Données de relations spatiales
################

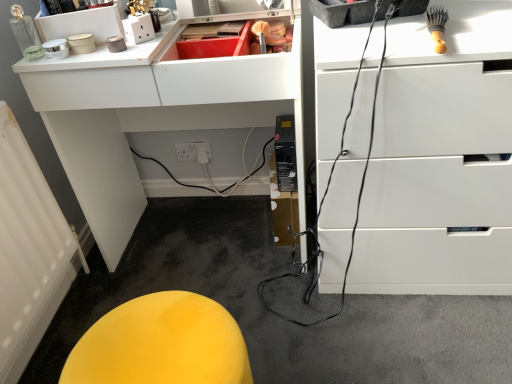
You are a GUI agent. You are given a task and a screenshot of the screen. Output one action in this format:
    pyautogui.click(x=<x>, y=<y>)
    Task: Click on the free location to the right of wooden-handled brush at upper right
    
    Given the screenshot: What is the action you would take?
    pyautogui.click(x=477, y=30)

################

▸ Objectif:
Recopiez à l'identique toutes les lignes ci-dessus, en omettant les images.

▸ Réponse attendue:
You are a GUI agent. You are given a task and a screenshot of the screen. Output one action in this format:
    pyautogui.click(x=<x>, y=<y>)
    Task: Click on the free location to the right of wooden-handled brush at upper right
    
    Given the screenshot: What is the action you would take?
    pyautogui.click(x=477, y=30)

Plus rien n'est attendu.